[[ Information shown open ]]

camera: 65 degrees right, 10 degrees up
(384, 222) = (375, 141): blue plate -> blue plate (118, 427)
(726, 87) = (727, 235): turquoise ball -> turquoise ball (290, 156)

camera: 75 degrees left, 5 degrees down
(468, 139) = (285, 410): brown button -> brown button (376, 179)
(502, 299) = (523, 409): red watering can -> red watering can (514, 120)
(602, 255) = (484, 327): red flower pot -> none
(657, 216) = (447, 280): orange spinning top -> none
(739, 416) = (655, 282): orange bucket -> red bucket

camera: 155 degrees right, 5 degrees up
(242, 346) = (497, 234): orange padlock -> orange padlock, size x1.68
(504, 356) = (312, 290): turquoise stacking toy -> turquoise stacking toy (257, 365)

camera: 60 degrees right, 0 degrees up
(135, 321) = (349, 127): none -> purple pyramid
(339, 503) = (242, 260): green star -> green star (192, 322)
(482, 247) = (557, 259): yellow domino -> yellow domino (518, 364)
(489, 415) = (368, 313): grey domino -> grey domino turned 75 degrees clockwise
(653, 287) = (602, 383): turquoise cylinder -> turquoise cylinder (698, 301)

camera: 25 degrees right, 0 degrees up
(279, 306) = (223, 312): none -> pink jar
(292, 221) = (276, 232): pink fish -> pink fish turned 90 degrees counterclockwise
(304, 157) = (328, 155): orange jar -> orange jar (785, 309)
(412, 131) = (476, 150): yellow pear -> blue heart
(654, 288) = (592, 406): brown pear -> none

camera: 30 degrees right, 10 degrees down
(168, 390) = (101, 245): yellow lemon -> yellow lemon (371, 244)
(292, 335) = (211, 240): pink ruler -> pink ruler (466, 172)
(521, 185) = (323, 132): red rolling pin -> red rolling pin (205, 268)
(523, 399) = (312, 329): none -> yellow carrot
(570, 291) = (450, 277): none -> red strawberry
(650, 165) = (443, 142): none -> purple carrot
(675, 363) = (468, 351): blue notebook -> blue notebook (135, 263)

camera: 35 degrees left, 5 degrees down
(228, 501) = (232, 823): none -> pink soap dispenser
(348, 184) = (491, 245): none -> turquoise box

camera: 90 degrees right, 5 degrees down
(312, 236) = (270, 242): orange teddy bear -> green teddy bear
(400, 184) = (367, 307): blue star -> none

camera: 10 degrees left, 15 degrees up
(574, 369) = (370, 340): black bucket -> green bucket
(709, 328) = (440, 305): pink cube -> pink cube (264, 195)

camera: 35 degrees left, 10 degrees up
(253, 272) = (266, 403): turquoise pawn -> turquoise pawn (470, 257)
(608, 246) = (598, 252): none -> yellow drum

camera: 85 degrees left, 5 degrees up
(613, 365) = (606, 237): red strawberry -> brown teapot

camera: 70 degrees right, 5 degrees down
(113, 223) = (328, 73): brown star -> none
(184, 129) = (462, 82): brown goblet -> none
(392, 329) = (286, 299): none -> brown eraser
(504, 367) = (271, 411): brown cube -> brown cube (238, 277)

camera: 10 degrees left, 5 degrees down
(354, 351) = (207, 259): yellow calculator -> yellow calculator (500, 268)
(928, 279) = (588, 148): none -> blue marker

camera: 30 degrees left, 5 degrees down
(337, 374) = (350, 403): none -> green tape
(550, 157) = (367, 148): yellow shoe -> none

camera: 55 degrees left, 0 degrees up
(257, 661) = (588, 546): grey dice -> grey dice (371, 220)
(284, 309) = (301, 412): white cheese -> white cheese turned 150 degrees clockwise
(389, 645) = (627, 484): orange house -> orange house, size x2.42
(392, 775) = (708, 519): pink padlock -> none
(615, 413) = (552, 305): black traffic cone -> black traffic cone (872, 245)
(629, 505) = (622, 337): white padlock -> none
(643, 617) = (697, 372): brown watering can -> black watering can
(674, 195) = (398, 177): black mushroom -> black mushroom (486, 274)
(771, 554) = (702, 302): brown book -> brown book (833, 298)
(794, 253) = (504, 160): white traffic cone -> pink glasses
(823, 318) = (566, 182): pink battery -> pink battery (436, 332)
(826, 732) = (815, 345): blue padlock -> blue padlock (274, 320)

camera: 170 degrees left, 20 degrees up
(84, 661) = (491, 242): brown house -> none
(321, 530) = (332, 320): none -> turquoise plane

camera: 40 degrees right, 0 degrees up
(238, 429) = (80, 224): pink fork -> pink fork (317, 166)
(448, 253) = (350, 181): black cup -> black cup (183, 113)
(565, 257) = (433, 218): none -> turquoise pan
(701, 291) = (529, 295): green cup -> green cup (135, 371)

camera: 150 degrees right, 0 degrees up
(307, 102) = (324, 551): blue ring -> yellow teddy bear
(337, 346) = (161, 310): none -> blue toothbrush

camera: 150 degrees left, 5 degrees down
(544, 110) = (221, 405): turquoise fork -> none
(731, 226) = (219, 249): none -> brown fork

[[ Information shown closed ]]

Your task:
Where the listing above reaches the line that contains "(602, 255) = (484, 327): red", start retyping, and finish with the line that contains "(292, 335) = (211, 240): pink"; reproduce those lines exactly and no others.

Output below:
(602, 255) = (484, 327): red flower pot -> none
(657, 216) = (447, 280): orange spinning top -> none
(739, 416) = (655, 282): orange bucket -> red bucket

camera: 155 degrees right, 5 degrees up
(242, 346) = (497, 234): orange padlock -> orange padlock, size x1.68
(504, 356) = (312, 290): turquoise stacking toy -> turquoise stacking toy (257, 365)

camera: 60 degrees right, 0 degrees up
(135, 321) = (349, 127): none -> purple pyramid
(339, 503) = (242, 260): green star -> green star (192, 322)
(482, 247) = (557, 259): yellow domino -> yellow domino (518, 364)
(489, 415) = (368, 313): grey domino -> grey domino turned 75 degrees clockwise
(653, 287) = (602, 383): turquoise cylinder -> turquoise cylinder (698, 301)

camera: 25 degrees right, 0 degrees up
(279, 306) = (223, 312): none -> pink jar
(292, 221) = (276, 232): pink fish -> pink fish turned 90 degrees counterclockwise
(304, 157) = (328, 155): orange jar -> orange jar (785, 309)
(412, 131) = (476, 150): yellow pear -> blue heart
(654, 288) = (592, 406): brown pear -> none

camera: 30 degrees right, 10 degrees down
(168, 390) = (101, 245): yellow lemon -> yellow lemon (371, 244)
(292, 335) = (211, 240): pink ruler -> pink ruler (466, 172)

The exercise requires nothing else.